Change listing data
━━━━━━

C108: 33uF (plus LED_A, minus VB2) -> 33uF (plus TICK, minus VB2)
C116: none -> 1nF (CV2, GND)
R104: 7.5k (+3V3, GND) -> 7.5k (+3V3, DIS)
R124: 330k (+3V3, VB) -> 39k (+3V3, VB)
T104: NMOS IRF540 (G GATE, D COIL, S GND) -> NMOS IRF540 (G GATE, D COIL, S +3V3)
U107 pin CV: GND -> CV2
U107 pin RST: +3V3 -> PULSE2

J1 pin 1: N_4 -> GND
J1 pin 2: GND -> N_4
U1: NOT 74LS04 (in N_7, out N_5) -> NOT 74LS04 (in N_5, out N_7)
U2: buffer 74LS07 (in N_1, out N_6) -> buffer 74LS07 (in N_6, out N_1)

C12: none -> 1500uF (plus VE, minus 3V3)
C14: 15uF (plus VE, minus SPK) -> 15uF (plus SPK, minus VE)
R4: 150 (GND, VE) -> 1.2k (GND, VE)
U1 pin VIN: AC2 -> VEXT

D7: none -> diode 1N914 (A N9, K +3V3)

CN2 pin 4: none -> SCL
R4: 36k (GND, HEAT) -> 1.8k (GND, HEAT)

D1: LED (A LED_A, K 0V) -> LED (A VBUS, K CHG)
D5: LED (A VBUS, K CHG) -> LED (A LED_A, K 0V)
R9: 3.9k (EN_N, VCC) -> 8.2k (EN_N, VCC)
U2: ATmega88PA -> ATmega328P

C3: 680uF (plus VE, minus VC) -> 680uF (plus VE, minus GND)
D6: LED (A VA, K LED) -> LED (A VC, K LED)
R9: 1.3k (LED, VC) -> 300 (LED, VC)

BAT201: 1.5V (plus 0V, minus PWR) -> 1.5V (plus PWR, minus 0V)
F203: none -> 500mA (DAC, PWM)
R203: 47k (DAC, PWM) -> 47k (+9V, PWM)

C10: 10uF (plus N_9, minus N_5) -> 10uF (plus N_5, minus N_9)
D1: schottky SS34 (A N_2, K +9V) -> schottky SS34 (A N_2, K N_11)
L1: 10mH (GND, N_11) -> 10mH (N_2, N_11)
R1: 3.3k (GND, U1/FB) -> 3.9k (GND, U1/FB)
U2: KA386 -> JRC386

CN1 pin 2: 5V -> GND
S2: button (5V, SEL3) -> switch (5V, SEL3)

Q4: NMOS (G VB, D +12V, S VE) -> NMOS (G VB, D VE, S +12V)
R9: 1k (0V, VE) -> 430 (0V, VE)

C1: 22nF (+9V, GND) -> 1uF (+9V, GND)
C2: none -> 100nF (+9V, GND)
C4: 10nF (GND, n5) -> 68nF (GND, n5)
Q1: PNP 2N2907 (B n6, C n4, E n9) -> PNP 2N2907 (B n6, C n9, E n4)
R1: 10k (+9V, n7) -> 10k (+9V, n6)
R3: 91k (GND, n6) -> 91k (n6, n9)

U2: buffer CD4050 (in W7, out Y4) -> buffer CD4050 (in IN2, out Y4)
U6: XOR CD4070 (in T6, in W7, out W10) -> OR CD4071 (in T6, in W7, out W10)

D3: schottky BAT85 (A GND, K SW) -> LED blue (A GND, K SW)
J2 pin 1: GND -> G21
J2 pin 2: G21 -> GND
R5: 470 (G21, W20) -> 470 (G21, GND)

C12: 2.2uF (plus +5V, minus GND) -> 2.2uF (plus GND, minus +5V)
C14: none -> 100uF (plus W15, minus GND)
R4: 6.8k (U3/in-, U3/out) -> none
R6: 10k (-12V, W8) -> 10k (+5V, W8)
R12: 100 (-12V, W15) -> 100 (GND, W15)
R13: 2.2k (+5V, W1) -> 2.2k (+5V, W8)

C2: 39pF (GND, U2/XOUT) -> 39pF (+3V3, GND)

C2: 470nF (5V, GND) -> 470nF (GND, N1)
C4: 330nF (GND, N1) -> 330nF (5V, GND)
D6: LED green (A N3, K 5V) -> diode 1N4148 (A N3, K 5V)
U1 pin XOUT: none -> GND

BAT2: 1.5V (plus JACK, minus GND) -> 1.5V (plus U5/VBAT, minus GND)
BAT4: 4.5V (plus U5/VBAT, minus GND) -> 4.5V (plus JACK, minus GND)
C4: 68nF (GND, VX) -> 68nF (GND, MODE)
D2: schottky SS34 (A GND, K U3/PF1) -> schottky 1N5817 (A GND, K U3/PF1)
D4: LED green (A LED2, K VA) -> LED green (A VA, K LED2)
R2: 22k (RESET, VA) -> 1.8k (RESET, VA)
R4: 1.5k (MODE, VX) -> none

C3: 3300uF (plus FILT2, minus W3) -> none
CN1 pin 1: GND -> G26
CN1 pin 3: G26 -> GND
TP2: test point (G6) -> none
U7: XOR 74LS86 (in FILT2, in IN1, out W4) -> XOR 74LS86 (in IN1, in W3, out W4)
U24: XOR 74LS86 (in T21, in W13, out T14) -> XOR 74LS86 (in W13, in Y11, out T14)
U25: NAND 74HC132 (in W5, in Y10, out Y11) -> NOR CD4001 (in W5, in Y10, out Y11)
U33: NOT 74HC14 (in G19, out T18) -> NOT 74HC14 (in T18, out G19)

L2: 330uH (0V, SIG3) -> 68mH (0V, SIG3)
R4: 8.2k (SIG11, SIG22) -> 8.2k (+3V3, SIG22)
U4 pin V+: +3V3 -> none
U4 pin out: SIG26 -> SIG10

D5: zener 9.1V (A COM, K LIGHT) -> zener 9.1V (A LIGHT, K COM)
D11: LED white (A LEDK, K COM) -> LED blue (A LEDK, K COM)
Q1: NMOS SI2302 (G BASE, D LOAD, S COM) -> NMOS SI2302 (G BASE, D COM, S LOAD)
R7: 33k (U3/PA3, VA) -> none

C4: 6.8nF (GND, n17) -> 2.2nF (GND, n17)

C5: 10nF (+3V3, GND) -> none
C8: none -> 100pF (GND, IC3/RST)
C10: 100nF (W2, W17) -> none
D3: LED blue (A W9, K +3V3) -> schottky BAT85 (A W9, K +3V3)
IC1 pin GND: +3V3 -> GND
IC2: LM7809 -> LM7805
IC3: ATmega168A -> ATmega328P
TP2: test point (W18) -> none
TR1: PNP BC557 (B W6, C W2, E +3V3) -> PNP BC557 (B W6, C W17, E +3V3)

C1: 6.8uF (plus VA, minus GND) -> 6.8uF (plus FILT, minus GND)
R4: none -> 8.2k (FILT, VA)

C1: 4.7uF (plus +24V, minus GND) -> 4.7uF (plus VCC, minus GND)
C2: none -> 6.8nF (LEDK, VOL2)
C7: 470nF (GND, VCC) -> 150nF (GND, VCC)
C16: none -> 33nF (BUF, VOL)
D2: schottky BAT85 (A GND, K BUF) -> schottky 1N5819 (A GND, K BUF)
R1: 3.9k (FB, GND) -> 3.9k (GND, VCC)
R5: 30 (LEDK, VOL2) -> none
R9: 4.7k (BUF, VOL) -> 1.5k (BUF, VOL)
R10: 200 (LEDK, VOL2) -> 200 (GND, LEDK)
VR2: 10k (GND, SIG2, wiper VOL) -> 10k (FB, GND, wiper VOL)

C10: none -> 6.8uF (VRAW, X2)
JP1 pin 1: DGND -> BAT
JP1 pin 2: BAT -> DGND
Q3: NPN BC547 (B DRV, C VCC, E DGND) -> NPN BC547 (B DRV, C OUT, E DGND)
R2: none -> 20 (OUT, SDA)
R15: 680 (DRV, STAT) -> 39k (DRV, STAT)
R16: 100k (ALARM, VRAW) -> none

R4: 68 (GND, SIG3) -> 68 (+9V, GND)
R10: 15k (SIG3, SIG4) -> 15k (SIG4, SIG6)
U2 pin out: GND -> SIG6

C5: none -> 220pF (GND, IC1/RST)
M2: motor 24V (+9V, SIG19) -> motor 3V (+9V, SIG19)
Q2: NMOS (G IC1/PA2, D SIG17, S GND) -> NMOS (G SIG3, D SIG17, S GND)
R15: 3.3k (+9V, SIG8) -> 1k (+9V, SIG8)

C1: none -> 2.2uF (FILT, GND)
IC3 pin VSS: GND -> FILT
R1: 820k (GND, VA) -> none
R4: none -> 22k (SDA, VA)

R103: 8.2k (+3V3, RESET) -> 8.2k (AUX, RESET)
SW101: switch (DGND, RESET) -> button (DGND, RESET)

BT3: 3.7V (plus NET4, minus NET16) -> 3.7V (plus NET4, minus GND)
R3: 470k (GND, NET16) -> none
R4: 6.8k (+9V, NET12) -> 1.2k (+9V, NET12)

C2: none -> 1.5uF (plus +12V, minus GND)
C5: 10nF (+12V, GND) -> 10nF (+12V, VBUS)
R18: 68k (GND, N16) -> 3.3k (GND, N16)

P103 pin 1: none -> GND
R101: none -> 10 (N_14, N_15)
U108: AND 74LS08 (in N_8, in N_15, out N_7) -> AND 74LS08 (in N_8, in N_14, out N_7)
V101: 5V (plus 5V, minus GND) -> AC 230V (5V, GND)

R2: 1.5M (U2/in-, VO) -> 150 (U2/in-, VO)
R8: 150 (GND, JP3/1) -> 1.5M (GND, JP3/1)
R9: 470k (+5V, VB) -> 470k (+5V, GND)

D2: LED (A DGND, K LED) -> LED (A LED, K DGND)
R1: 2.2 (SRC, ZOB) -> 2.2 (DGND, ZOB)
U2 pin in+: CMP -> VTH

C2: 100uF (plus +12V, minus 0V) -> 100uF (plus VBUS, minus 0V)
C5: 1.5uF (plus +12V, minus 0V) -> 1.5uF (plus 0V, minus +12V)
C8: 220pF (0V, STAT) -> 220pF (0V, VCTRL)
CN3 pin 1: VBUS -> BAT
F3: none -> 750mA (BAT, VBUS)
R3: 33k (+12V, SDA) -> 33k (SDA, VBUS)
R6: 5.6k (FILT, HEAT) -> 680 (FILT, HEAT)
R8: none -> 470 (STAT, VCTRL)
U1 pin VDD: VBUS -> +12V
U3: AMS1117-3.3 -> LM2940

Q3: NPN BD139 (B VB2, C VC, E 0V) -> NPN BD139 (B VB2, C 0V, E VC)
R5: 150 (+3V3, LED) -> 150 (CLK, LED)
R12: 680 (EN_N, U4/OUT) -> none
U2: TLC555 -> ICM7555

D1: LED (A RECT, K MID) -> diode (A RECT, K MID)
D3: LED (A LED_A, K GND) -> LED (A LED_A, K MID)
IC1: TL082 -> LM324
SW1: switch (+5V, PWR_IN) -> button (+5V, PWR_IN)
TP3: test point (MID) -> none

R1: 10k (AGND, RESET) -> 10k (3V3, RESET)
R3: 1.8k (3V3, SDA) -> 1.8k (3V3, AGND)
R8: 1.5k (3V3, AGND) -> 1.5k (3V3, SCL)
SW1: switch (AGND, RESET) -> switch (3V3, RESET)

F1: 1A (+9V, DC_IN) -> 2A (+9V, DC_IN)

━━━━━━

» THE TASK:
Wherever the string "schottky" occurs in the records, copy the line it is in.

» OUTPUT BELOW:
D1: schottky SS34 (A N_2, K +9V) -> schottky SS34 (A N_2, K N_11)
D3: schottky BAT85 (A GND, K SW) -> LED blue (A GND, K SW)
D2: schottky SS34 (A GND, K U3/PF1) -> schottky 1N5817 (A GND, K U3/PF1)
D3: LED blue (A W9, K +3V3) -> schottky BAT85 (A W9, K +3V3)
D2: schottky BAT85 (A GND, K BUF) -> schottky 1N5819 (A GND, K BUF)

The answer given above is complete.